§ What you should do:
Your output should be the lines from the one with "The red kodema at (482 210) appeared." through the last line of the records below, exactly as written, minus the pictures.
━━━━━ Supplied data
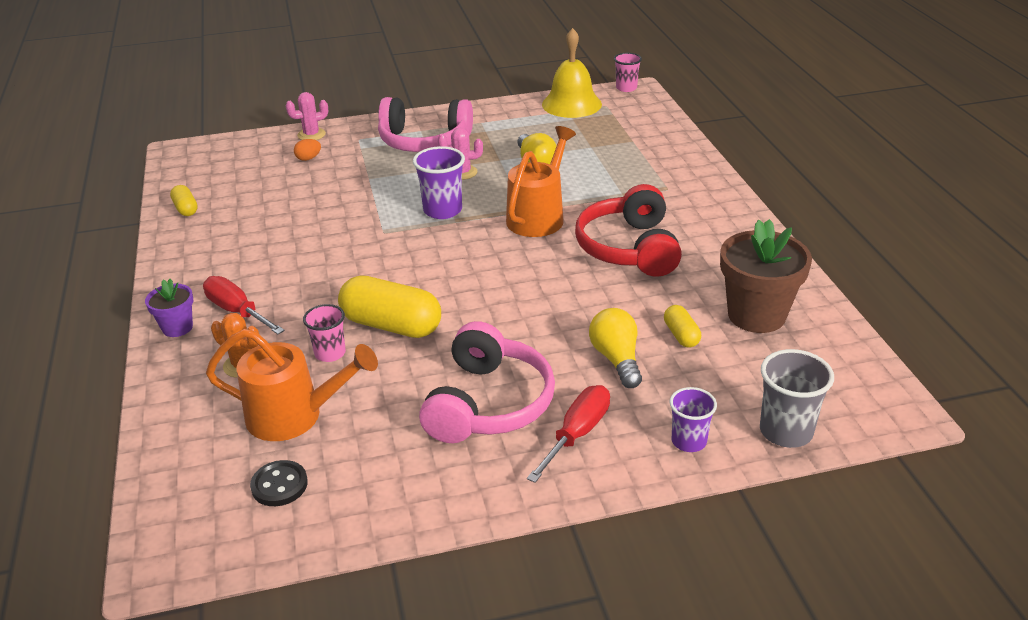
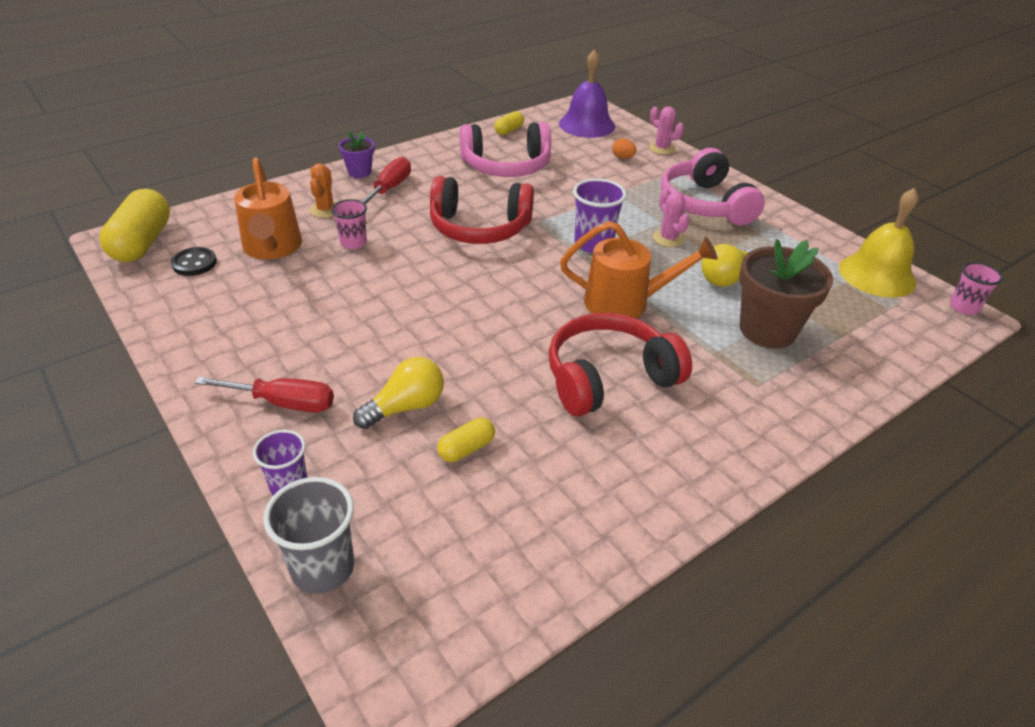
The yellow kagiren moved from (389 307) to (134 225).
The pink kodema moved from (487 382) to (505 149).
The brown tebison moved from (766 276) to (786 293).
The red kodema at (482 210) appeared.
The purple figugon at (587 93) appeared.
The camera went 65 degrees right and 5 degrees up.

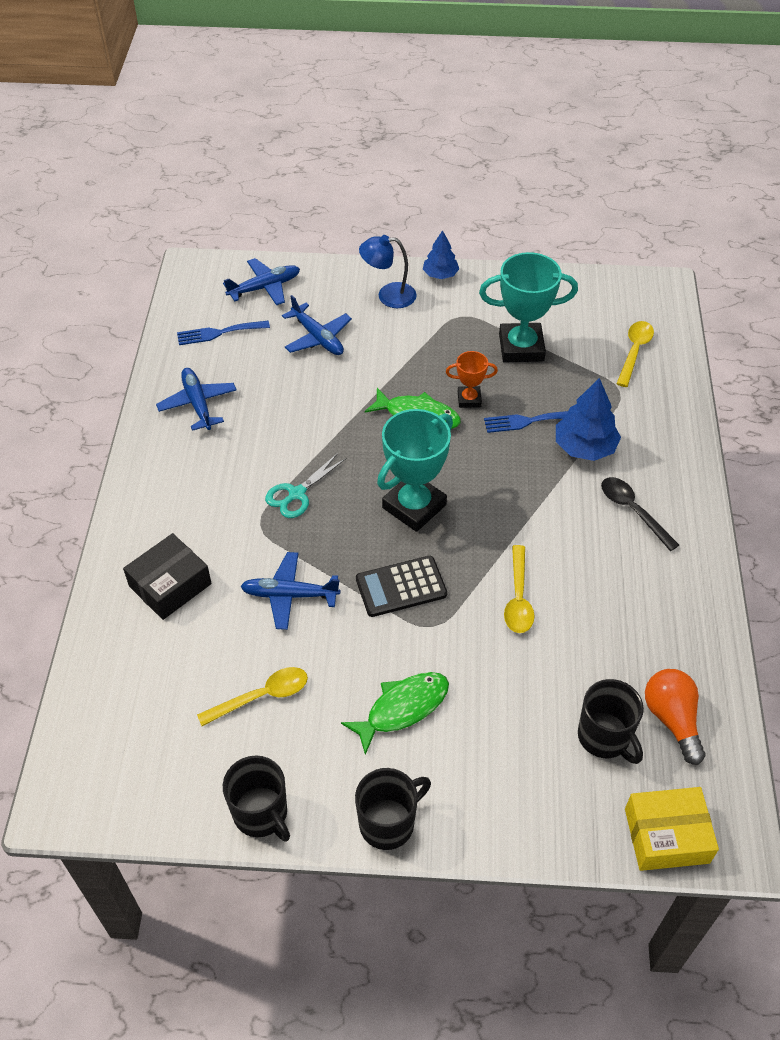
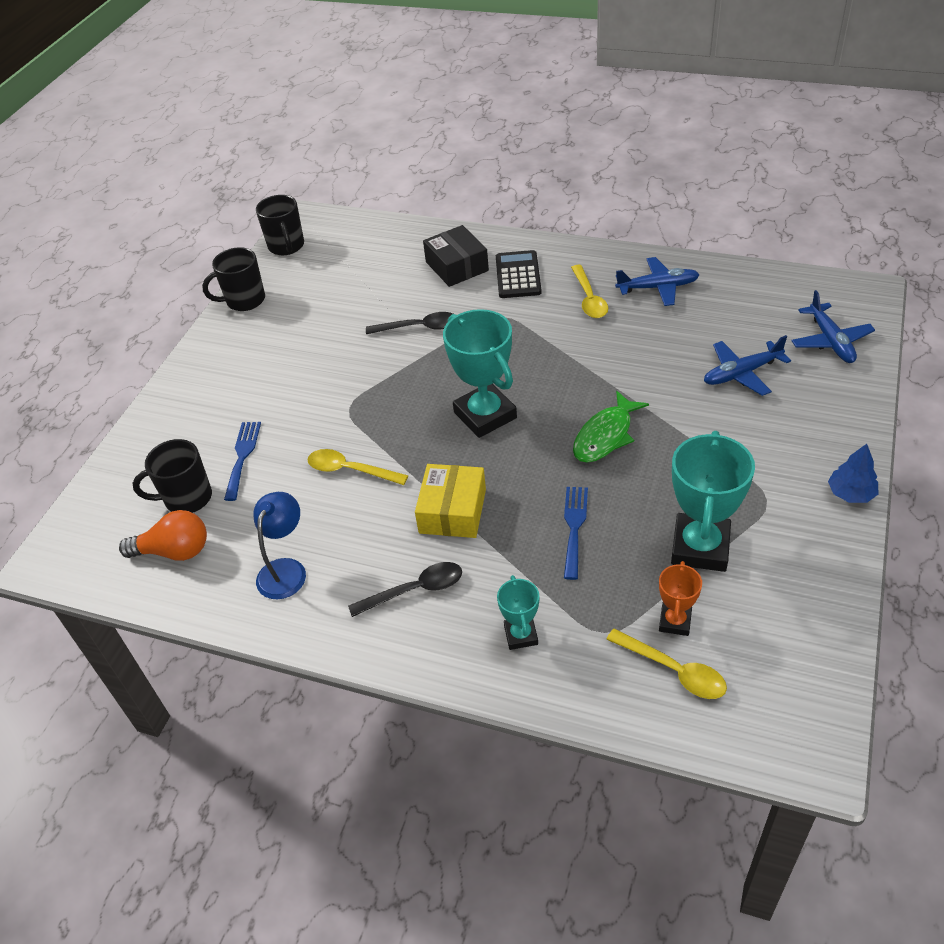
The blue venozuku moved from (223 333) to (242 461).
The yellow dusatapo moved from (252 696) to (589 291).
The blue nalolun at (290 591) was replaced by the black dusatapo at (409 323).
The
━━━━━━━━━━
§ Answer to this task:
The red kodema at (482 210) appeared.
The purple figugon at (587 93) appeared.
The camera went 65 degrees right and 5 degrees up.

The blue venozuku moved from (223 333) to (242 461).
The yellow dusatapo moved from (252 696) to (589 291).
The blue nalolun at (290 591) was replaced by the black dusatapo at (409 323).
The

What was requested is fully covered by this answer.